▶ [WHAT YOU WILL DO]: Beginning with the first line, please repeat the entries exactly and end on the line that contains "move | black".

▶ [DATA FOR ANALYSIS]:
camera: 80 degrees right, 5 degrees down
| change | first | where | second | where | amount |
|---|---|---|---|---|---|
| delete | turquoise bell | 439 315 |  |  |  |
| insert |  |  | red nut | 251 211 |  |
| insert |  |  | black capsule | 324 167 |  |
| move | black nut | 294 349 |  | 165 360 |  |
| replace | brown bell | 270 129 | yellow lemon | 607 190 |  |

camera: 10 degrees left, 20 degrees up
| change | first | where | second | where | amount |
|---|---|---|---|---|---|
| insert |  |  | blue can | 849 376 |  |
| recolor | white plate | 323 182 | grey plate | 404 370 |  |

▶ [RESULT FOR THIS TASK]:
camera: 80 degrees right, 5 degrees down
| change | first | where | second | where | amount |
|---|---|---|---|---|---|
| delete | turquoise bell | 439 315 |  |  |  |
| insert |  |  | red nut | 251 211 |  |
| insert |  |  | black capsule | 324 167 |  |
| move | black nut | 294 349 |  | 165 360 |  |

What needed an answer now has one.